→ **Work instructions**
Look through the entries below for the line with "SW201: switch (N_4, VS) -> button (N_4, VS)" and the line with "D209: diode (A", then give again exactly those two lines and all lines between them, minus the pictures.

__________________________________________________

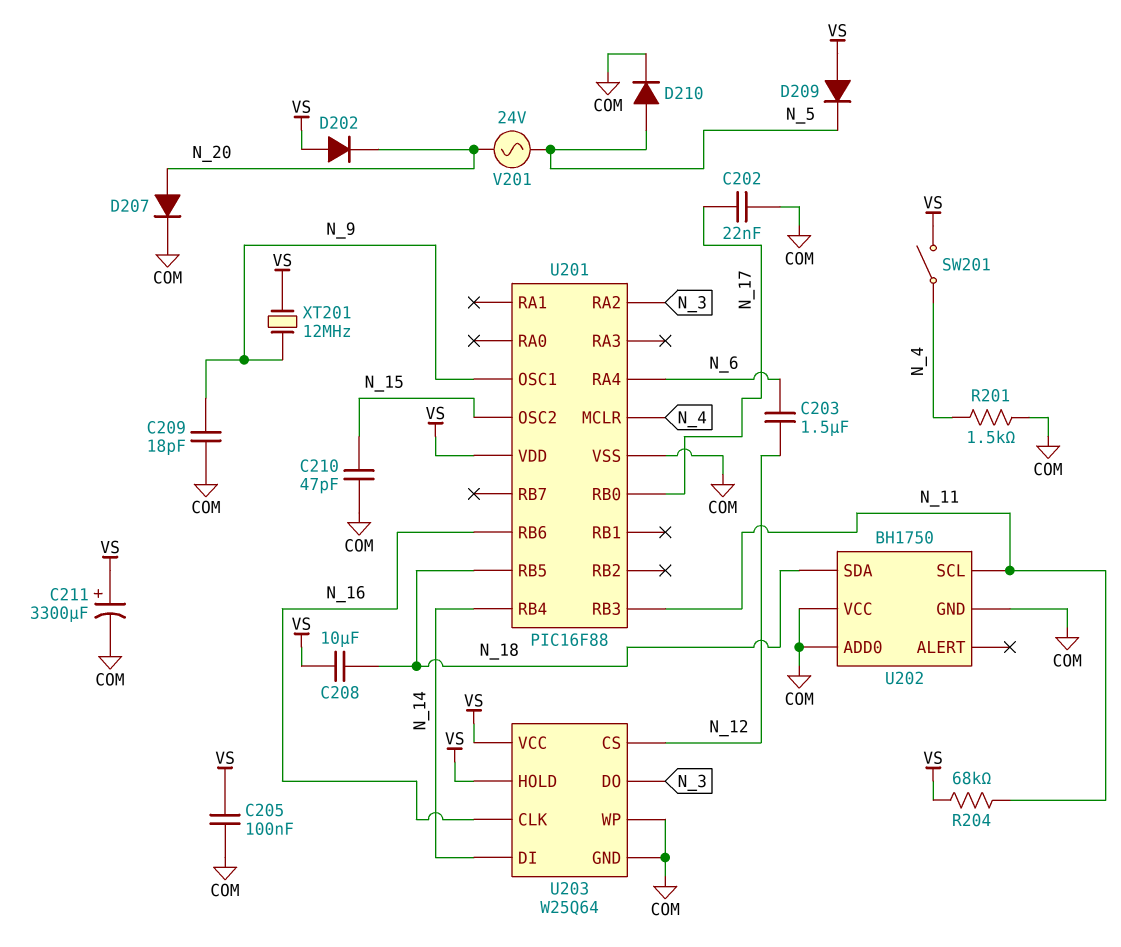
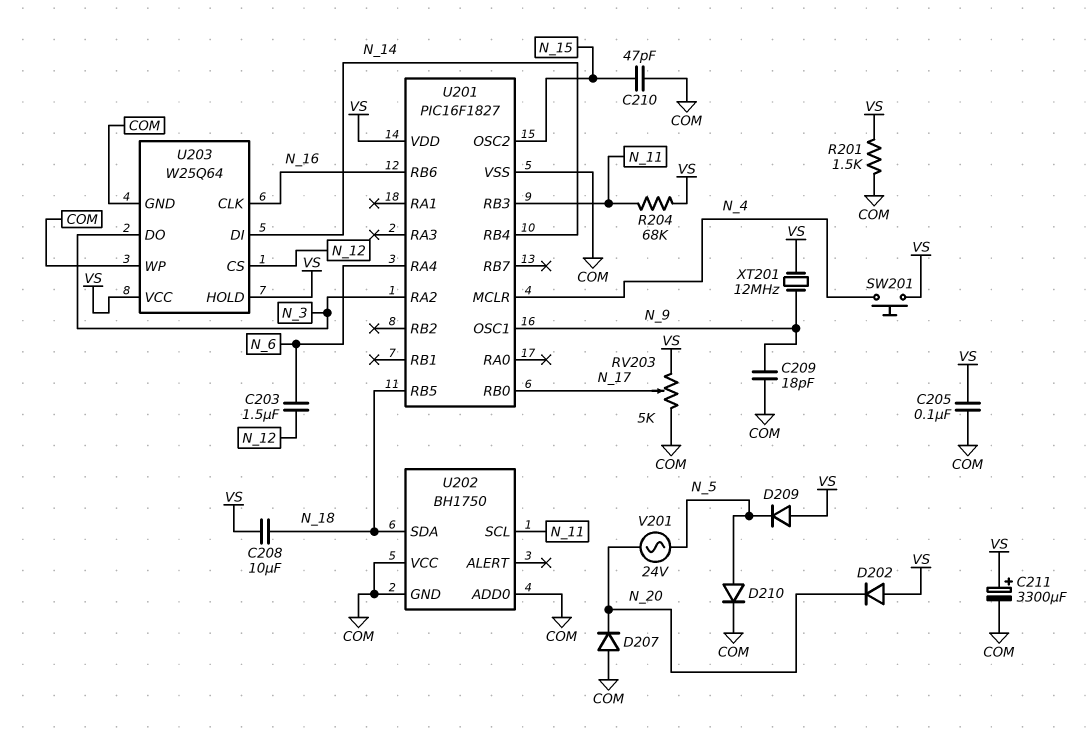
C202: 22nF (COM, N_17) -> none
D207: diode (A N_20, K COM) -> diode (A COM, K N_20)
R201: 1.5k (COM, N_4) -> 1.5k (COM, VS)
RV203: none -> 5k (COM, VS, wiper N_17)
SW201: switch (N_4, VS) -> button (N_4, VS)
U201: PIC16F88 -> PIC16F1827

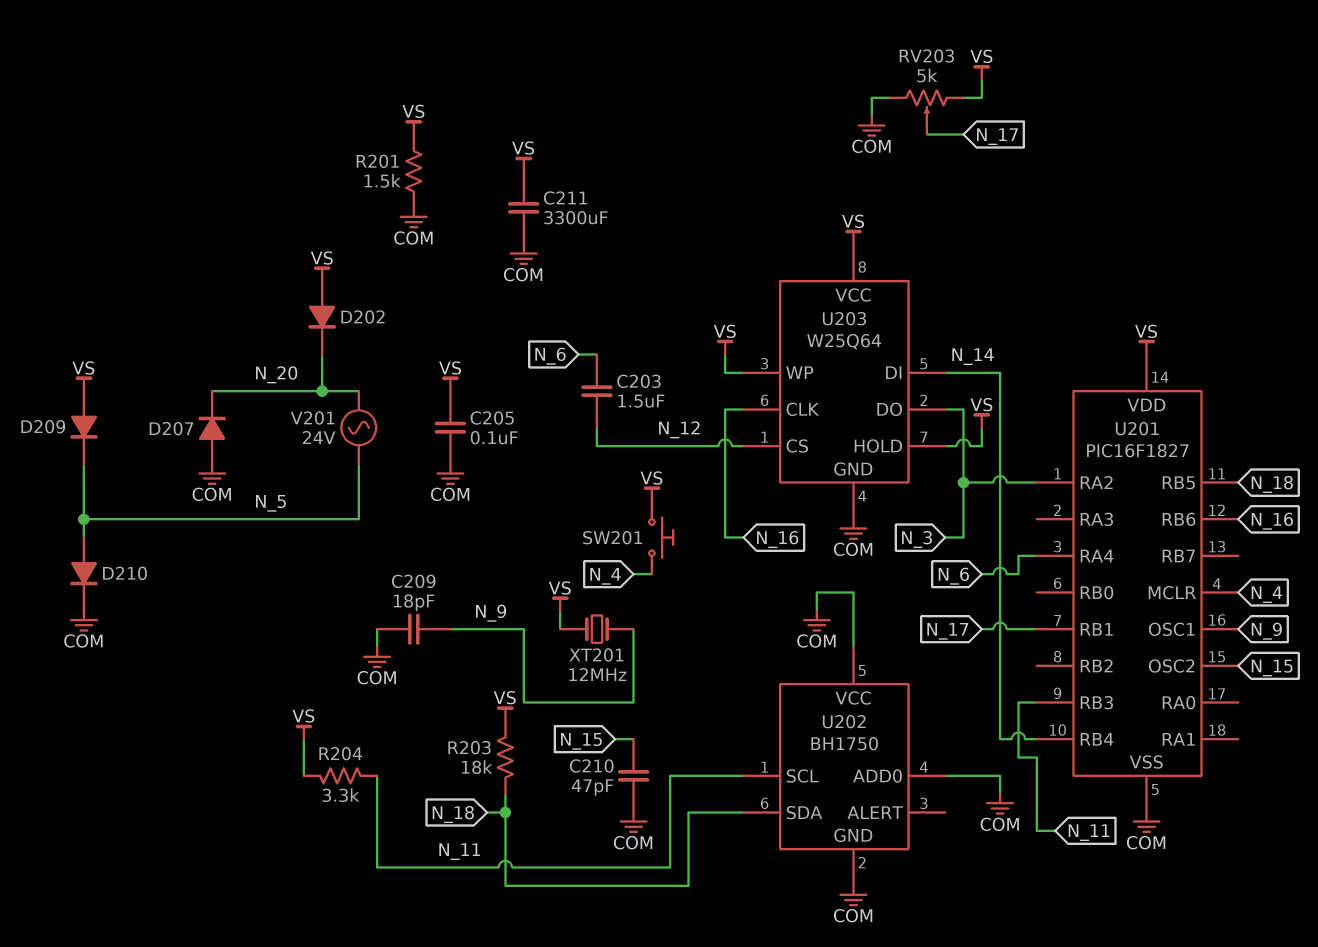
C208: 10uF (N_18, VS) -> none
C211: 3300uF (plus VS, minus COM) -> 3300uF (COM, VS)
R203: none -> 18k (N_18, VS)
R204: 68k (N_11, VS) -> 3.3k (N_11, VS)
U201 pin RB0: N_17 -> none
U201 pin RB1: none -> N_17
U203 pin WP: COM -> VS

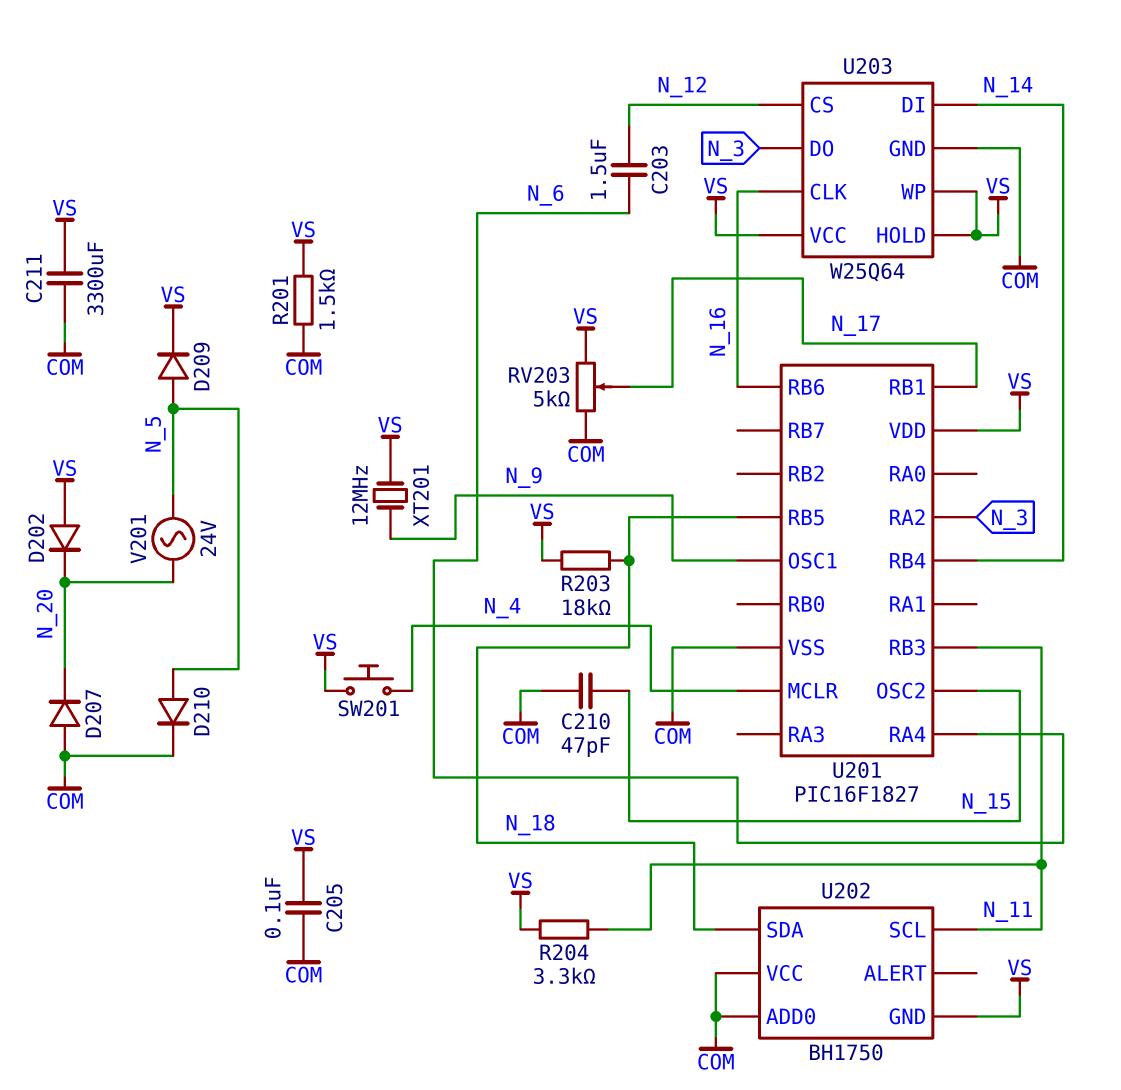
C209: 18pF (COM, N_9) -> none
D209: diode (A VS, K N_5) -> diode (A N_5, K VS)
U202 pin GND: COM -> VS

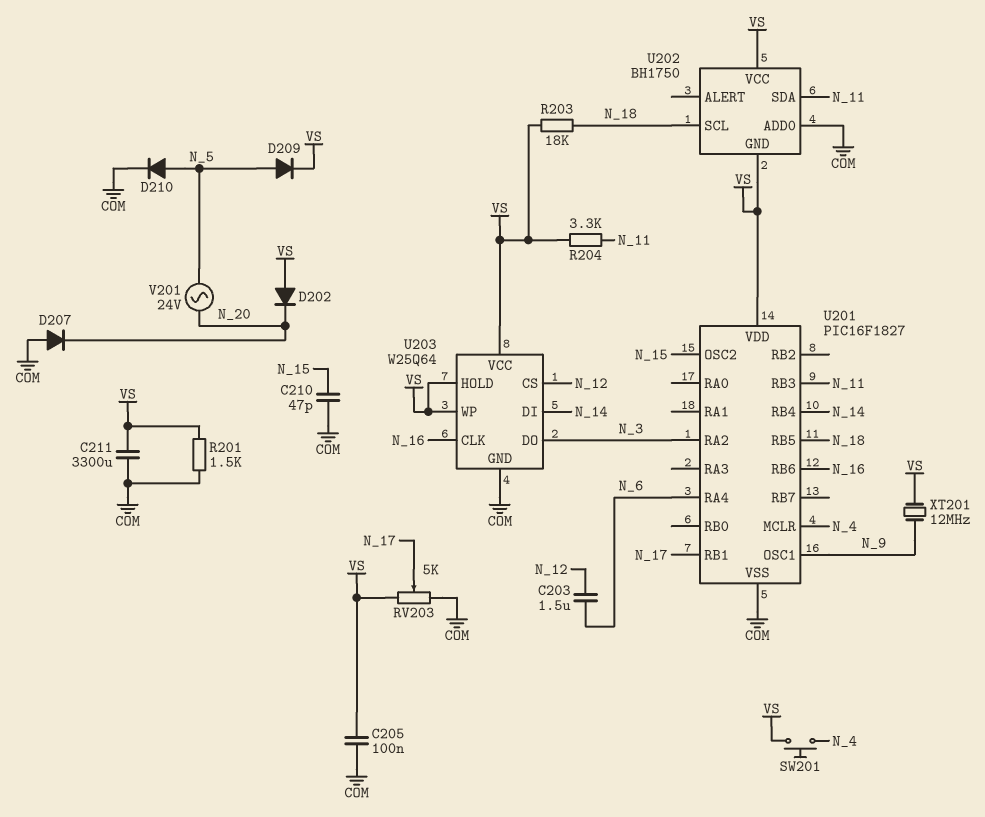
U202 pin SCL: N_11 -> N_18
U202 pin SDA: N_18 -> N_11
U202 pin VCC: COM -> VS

__________________________________________________

→ **Answer section**
SW201: switch (N_4, VS) -> button (N_4, VS)
U201: PIC16F88 -> PIC16F1827

C208: 10uF (N_18, VS) -> none
C211: 3300uF (plus VS, minus COM) -> 3300uF (COM, VS)
R203: none -> 18k (N_18, VS)
R204: 68k (N_11, VS) -> 3.3k (N_11, VS)
U201 pin RB0: N_17 -> none
U201 pin RB1: none -> N_17
U203 pin WP: COM -> VS

C209: 18pF (COM, N_9) -> none
D209: diode (A VS, K N_5) -> diode (A N_5, K VS)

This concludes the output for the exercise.